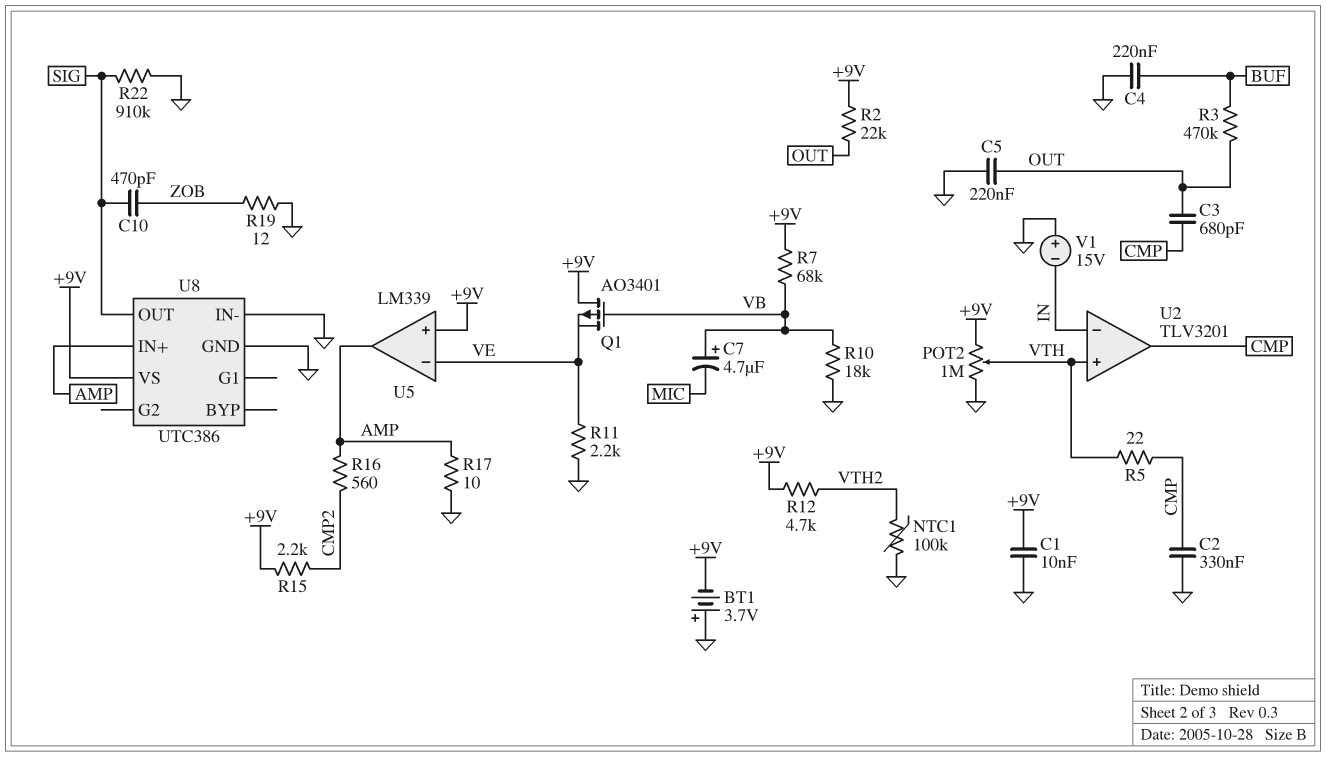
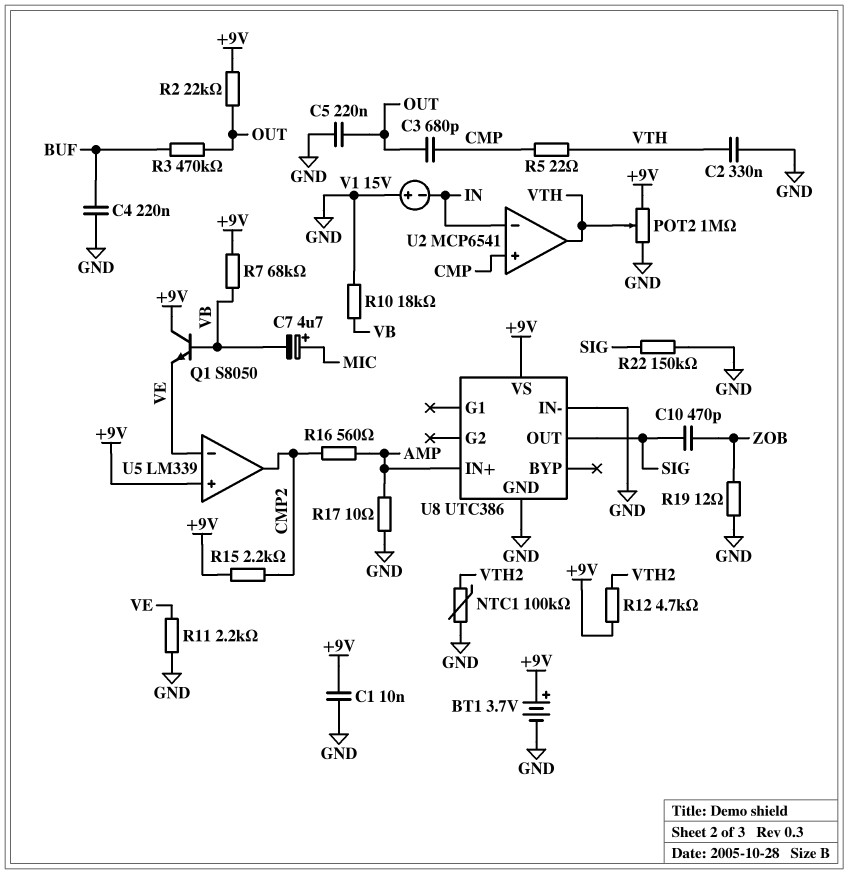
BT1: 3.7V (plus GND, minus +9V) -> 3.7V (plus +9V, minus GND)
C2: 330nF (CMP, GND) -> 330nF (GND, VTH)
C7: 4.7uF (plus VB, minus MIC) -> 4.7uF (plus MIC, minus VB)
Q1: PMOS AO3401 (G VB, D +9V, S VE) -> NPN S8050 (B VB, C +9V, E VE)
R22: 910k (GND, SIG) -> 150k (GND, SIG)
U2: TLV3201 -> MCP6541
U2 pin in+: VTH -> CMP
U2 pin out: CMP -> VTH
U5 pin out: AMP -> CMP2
--
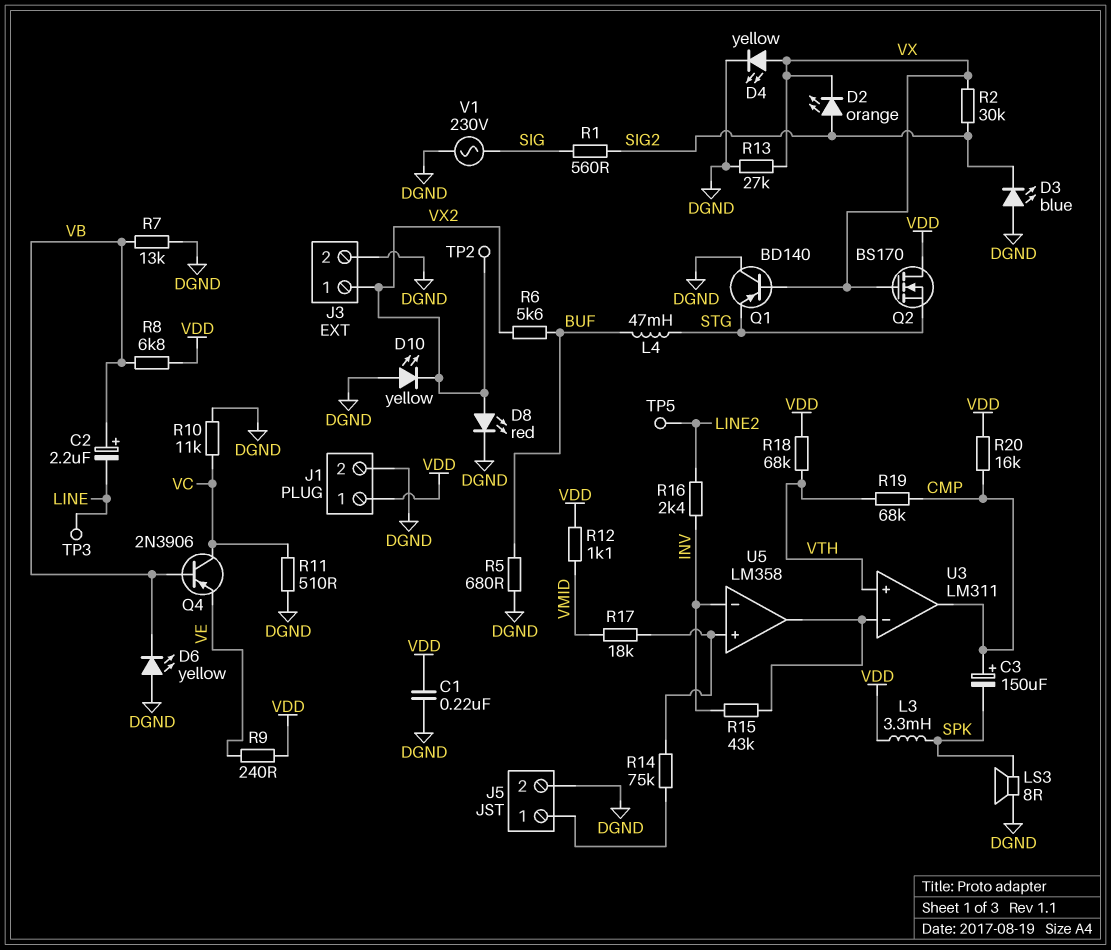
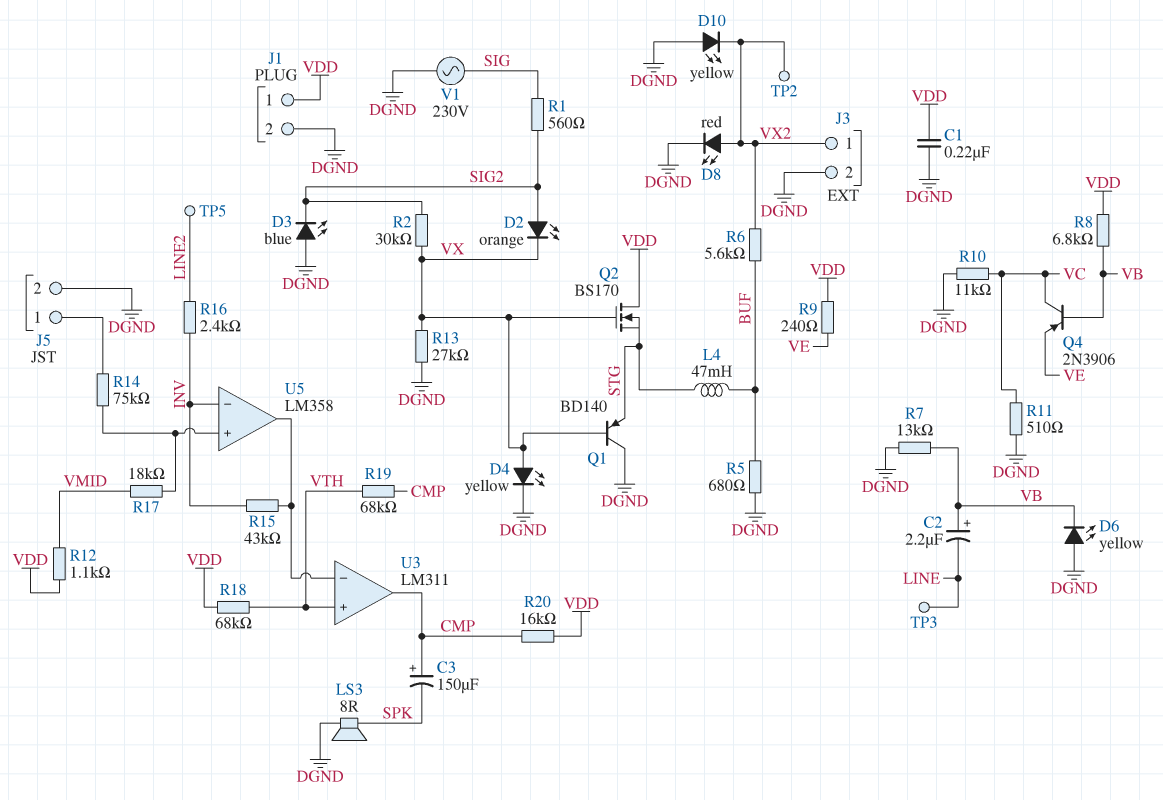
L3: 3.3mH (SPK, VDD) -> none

• [Exercise prompt]: Whenever the string "minus" shows up in a line above, copy that line.

• [Response to this task]:
BT1: 3.7V (plus GND, minus +9V) -> 3.7V (plus +9V, minus GND)
C7: 4.7uF (plus VB, minus MIC) -> 4.7uF (plus MIC, minus VB)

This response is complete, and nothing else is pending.